-- Extracted records follows --

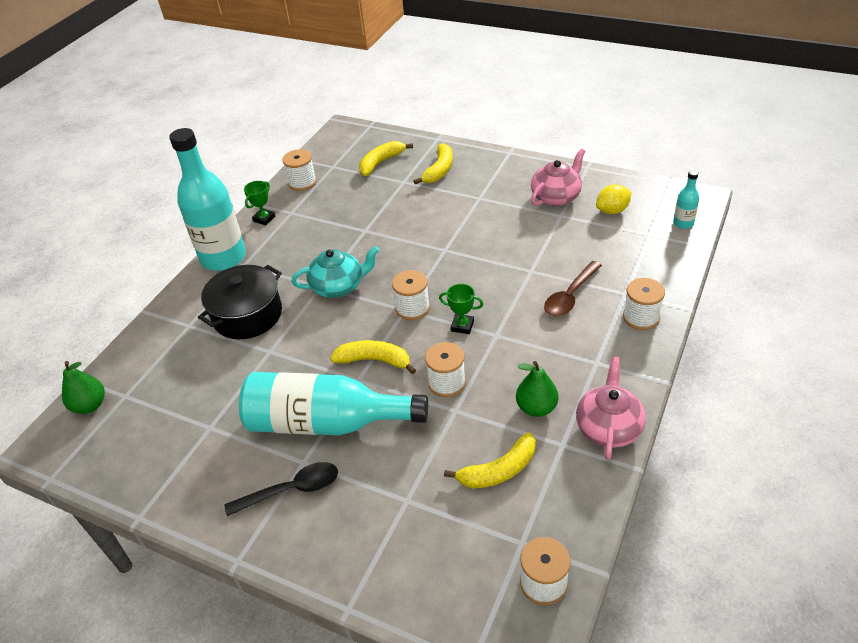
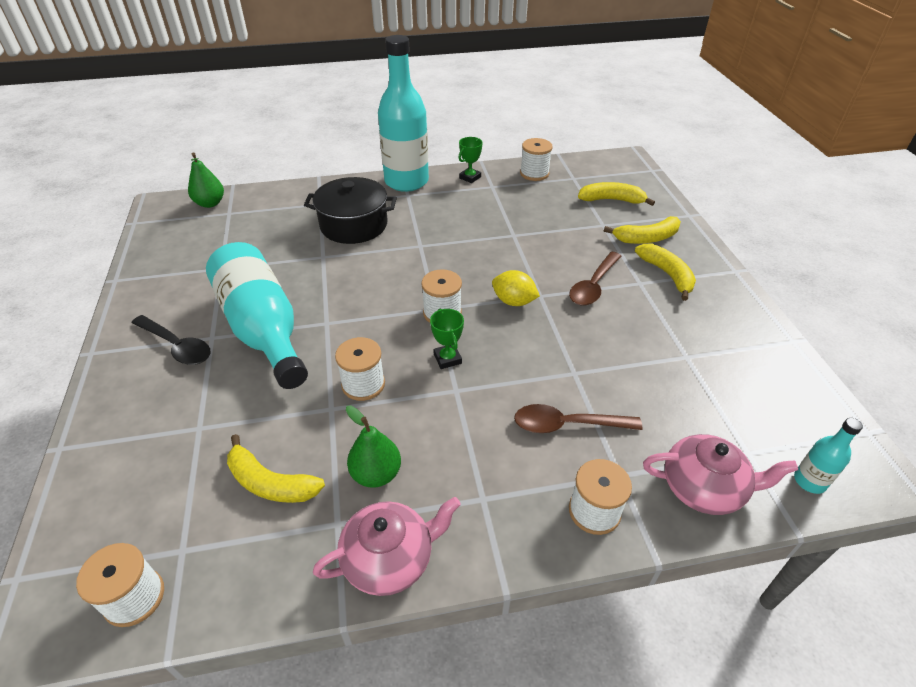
camera: 50 degrees right, 0 degrees up
(264, 219) = (470, 177): green trophy -> green trophy turned 45 degrees counterclockwise
(338, 286) = (429, 255): turquoise teapot -> none
(374, 360) = (356, 321): yellow banana -> yellow banana (667, 274)
(460, 220) = (593, 285): none -> brown spoon
(556, 197) = (712, 338): pink teapot -> pink teapot (703, 488)
(612, 211) = (747, 398): yellow lemon -> yellow lemon (513, 301)

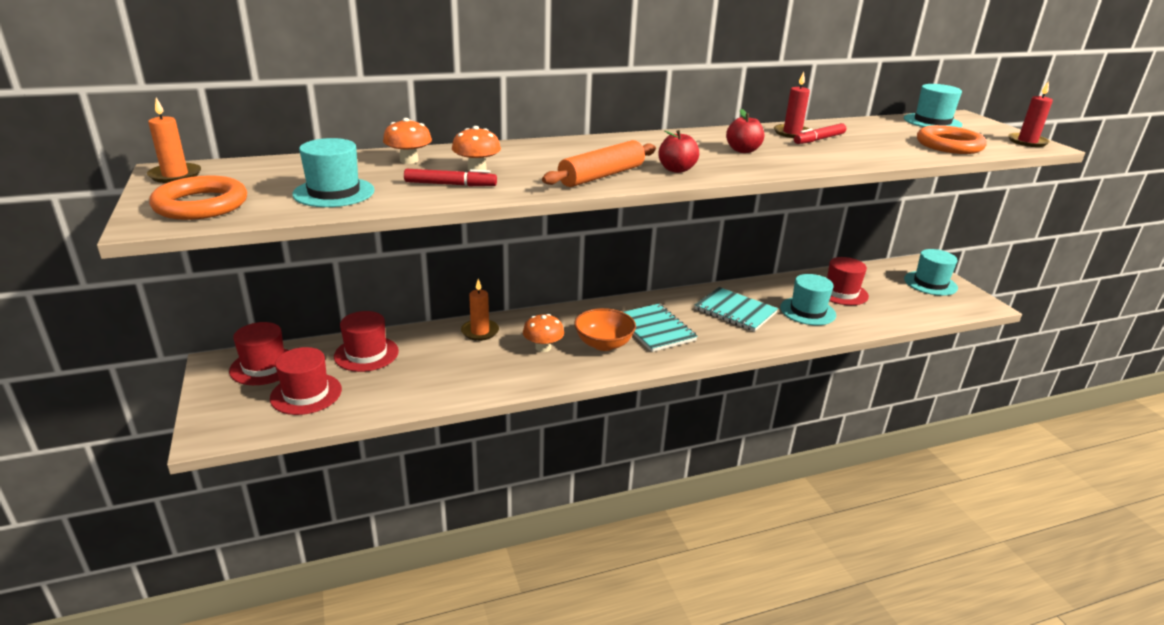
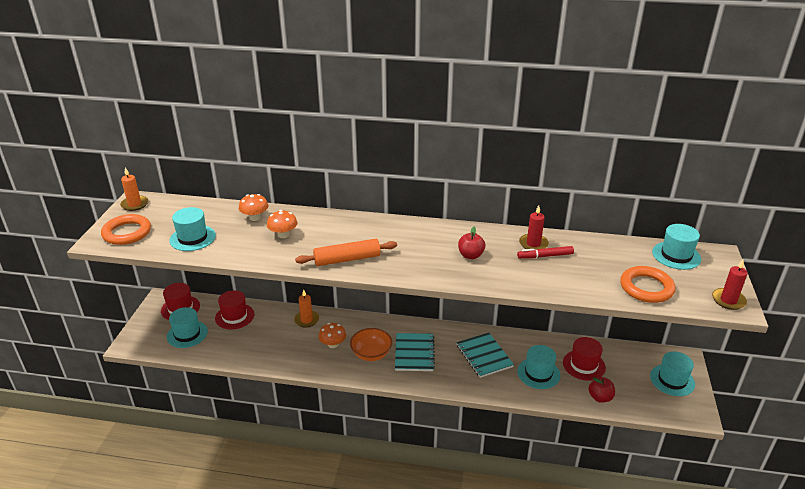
camera: 30 degrees right, 5 degrees up
(306, 394) = (187, 334): red hat -> turquoise hat
(450, 184) = (255, 246): red marker -> none
(676, 169) = (400, 265): red apple -> red apple (600, 397)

-- Extracted records concluded --

• What to do: Reproduce all entries above exactly, minus the images.

• Response:
camera: 50 degrees right, 0 degrees up
(264, 219) = (470, 177): green trophy -> green trophy turned 45 degrees counterclockwise
(338, 286) = (429, 255): turquoise teapot -> none
(374, 360) = (356, 321): yellow banana -> yellow banana (667, 274)
(460, 220) = (593, 285): none -> brown spoon
(556, 197) = (712, 338): pink teapot -> pink teapot (703, 488)
(612, 211) = (747, 398): yellow lemon -> yellow lemon (513, 301)

camera: 30 degrees right, 5 degrees up
(306, 394) = (187, 334): red hat -> turquoise hat
(450, 184) = (255, 246): red marker -> none
(676, 169) = (400, 265): red apple -> red apple (600, 397)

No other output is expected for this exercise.